#### What you should do
Scan the data below for the string "after". Copy every line where it appears.

#### Records provided
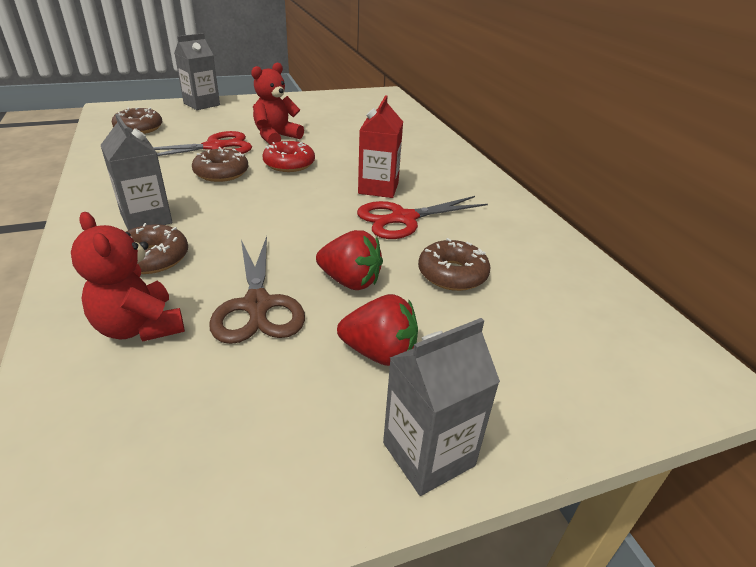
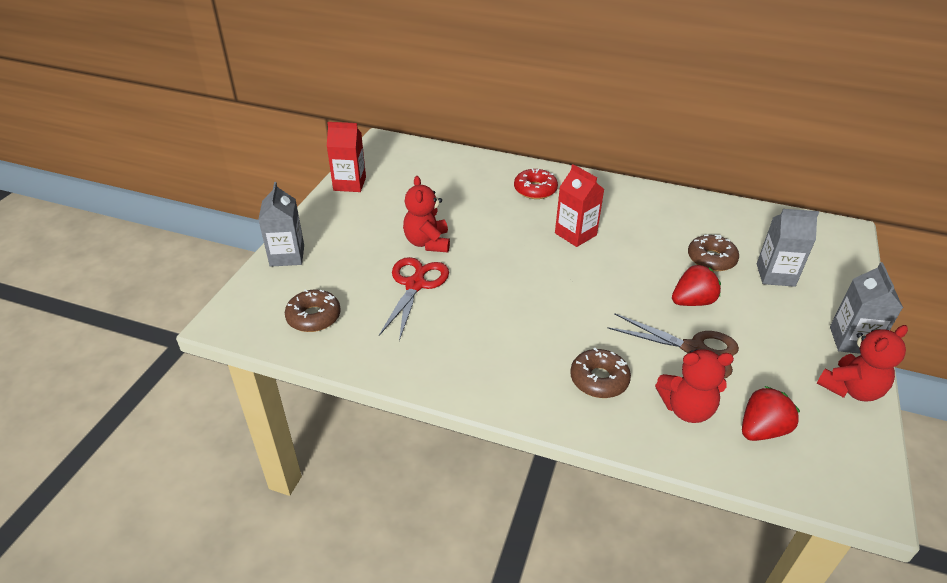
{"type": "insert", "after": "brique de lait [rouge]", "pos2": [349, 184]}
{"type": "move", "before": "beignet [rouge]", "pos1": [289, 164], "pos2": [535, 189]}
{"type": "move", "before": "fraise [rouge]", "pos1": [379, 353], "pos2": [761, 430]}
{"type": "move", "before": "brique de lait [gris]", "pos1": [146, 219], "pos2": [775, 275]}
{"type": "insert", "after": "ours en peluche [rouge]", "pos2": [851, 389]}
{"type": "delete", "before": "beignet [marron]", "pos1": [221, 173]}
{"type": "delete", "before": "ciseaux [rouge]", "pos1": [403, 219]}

--

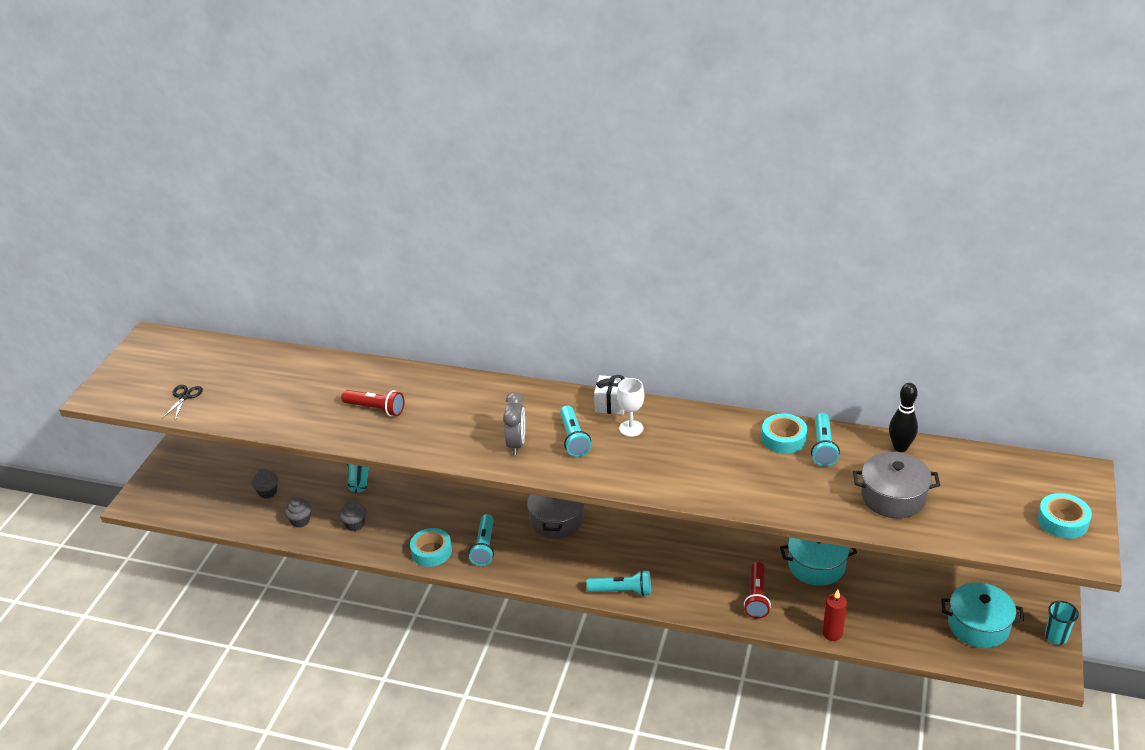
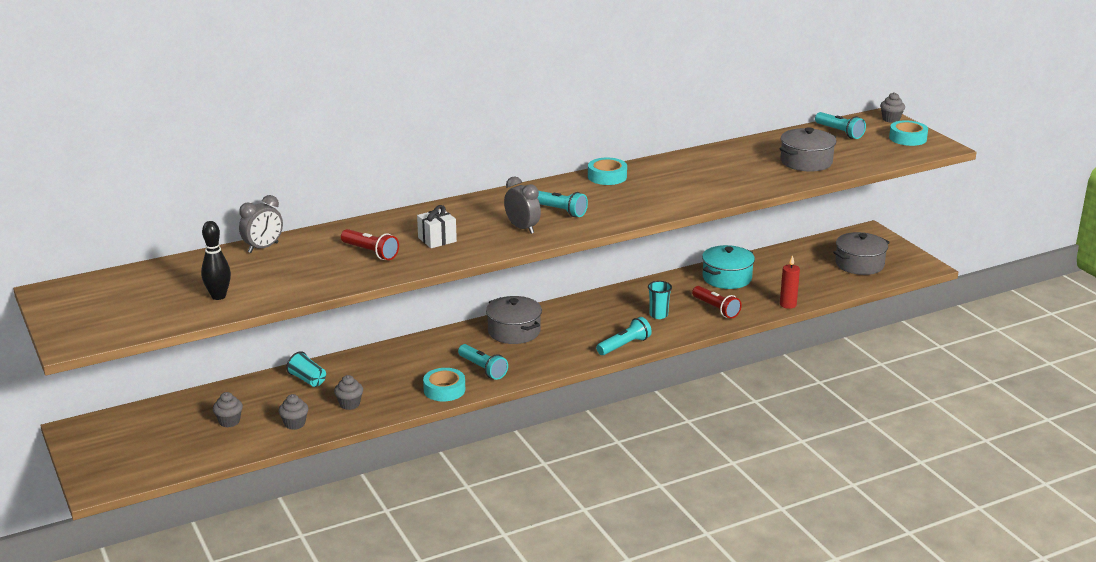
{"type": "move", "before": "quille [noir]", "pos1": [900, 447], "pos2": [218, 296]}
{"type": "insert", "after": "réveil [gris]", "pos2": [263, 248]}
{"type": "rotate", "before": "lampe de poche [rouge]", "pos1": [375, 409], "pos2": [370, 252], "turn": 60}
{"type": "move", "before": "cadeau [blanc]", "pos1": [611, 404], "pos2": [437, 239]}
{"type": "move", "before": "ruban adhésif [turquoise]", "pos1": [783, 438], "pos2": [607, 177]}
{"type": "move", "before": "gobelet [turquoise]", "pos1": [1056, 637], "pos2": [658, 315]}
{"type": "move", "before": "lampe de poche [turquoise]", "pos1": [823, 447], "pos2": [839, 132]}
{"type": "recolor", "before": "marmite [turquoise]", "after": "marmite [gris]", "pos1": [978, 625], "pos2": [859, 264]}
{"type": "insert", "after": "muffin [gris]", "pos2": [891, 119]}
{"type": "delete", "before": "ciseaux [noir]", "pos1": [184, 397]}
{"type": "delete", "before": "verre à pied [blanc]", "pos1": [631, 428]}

#### Answer for this exercise
{"type": "insert", "after": "brique de lait [rouge]", "pos2": [349, 184]}
{"type": "insert", "after": "ours en peluche [rouge]", "pos2": [851, 389]}
{"type": "insert", "after": "réveil [gris]", "pos2": [263, 248]}
{"type": "recolor", "before": "marmite [turquoise]", "after": "marmite [gris]", "pos1": [978, 625], "pos2": [859, 264]}
{"type": "insert", "after": "muffin [gris]", "pos2": [891, 119]}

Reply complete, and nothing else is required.